[Given information]
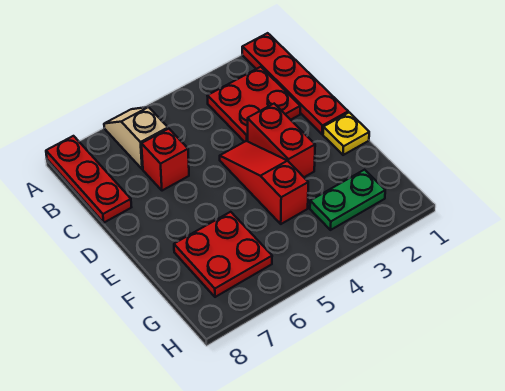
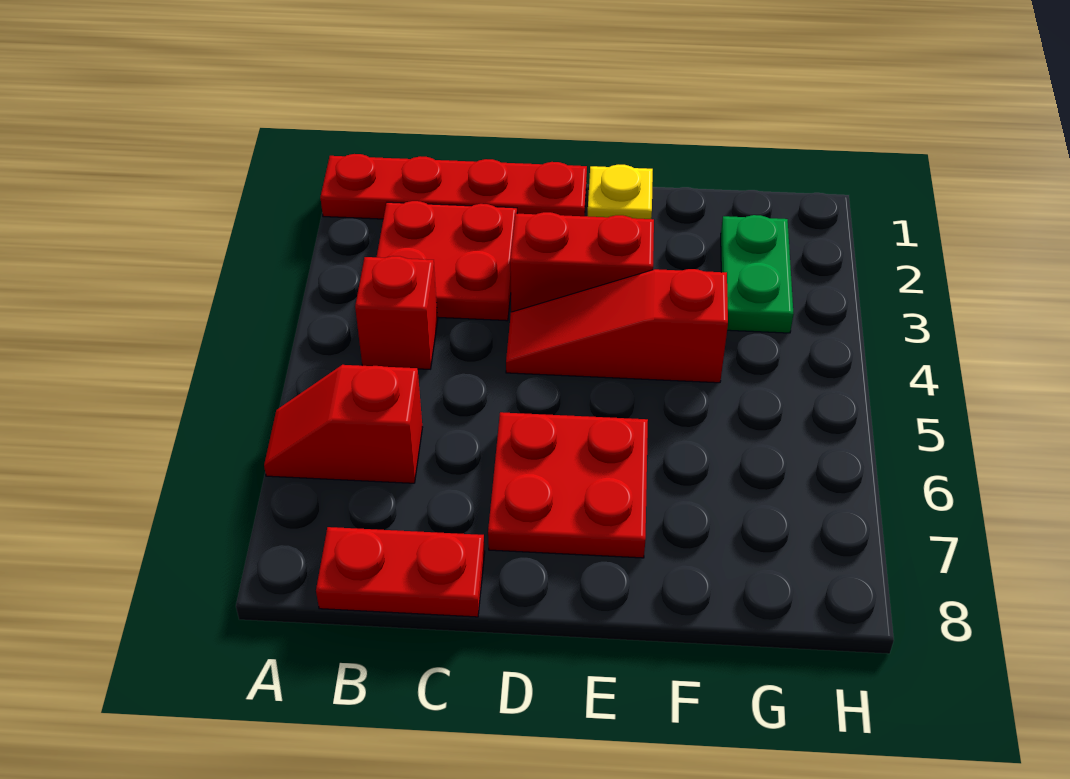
tan slope A6:B6 level 1 top B -> red slope A6:B6 level 1 top B
red plate A8:C8 level 1 -> red plate B8:C8 level 1
red brick C6 level 1 -> red brick B4 level 1
red plate F6:G7 level 1 -> red plate D6:E7 level 1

[Exercise]
When you reach a picture, pass over it; write out all other material exactly.

[Exercise result]
tan slope A6:B6 level 1 top B -> red slope A6:B6 level 1 top B
red plate A8:C8 level 1 -> red plate B8:C8 level 1
red brick C6 level 1 -> red brick B4 level 1
red plate F6:G7 level 1 -> red plate D6:E7 level 1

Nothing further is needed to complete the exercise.